◆ **Given entries**:
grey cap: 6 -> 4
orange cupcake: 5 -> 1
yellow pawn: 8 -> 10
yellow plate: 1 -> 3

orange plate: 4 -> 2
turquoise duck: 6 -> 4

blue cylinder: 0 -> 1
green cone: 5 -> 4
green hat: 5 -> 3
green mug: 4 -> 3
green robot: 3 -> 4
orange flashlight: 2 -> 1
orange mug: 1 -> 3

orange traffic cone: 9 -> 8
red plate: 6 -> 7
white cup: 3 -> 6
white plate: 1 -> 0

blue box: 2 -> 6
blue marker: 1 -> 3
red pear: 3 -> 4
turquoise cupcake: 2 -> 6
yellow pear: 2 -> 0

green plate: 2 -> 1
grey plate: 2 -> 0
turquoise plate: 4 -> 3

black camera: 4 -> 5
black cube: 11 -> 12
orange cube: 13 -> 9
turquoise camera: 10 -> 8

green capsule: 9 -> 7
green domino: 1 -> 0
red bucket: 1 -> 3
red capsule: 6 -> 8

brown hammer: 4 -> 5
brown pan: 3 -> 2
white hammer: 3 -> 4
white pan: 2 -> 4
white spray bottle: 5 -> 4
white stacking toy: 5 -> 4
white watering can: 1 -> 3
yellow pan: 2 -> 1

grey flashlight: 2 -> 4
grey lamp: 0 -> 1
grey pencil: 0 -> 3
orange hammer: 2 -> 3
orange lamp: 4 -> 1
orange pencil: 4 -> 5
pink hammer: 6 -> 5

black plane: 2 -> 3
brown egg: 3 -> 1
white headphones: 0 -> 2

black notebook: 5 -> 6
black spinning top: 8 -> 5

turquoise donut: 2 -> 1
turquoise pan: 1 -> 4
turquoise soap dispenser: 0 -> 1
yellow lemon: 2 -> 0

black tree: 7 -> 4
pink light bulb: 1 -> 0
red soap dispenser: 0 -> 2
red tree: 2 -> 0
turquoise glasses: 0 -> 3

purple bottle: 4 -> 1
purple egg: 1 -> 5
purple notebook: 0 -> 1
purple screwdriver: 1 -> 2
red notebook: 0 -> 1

◆ **Exercise objective**: All lines in the listing above should be written out again exactly.

◆ **Answer for this exercise**:
grey cap: 6 -> 4
orange cupcake: 5 -> 1
yellow pawn: 8 -> 10
yellow plate: 1 -> 3

orange plate: 4 -> 2
turquoise duck: 6 -> 4

blue cylinder: 0 -> 1
green cone: 5 -> 4
green hat: 5 -> 3
green mug: 4 -> 3
green robot: 3 -> 4
orange flashlight: 2 -> 1
orange mug: 1 -> 3

orange traffic cone: 9 -> 8
red plate: 6 -> 7
white cup: 3 -> 6
white plate: 1 -> 0

blue box: 2 -> 6
blue marker: 1 -> 3
red pear: 3 -> 4
turquoise cupcake: 2 -> 6
yellow pear: 2 -> 0

green plate: 2 -> 1
grey plate: 2 -> 0
turquoise plate: 4 -> 3

black camera: 4 -> 5
black cube: 11 -> 12
orange cube: 13 -> 9
turquoise camera: 10 -> 8

green capsule: 9 -> 7
green domino: 1 -> 0
red bucket: 1 -> 3
red capsule: 6 -> 8

brown hammer: 4 -> 5
brown pan: 3 -> 2
white hammer: 3 -> 4
white pan: 2 -> 4
white spray bottle: 5 -> 4
white stacking toy: 5 -> 4
white watering can: 1 -> 3
yellow pan: 2 -> 1

grey flashlight: 2 -> 4
grey lamp: 0 -> 1
grey pencil: 0 -> 3
orange hammer: 2 -> 3
orange lamp: 4 -> 1
orange pencil: 4 -> 5
pink hammer: 6 -> 5

black plane: 2 -> 3
brown egg: 3 -> 1
white headphones: 0 -> 2

black notebook: 5 -> 6
black spinning top: 8 -> 5

turquoise donut: 2 -> 1
turquoise pan: 1 -> 4
turquoise soap dispenser: 0 -> 1
yellow lemon: 2 -> 0

black tree: 7 -> 4
pink light bulb: 1 -> 0
red soap dispenser: 0 -> 2
red tree: 2 -> 0
turquoise glasses: 0 -> 3

purple bottle: 4 -> 1
purple egg: 1 -> 5
purple notebook: 0 -> 1
purple screwdriver: 1 -> 2
red notebook: 0 -> 1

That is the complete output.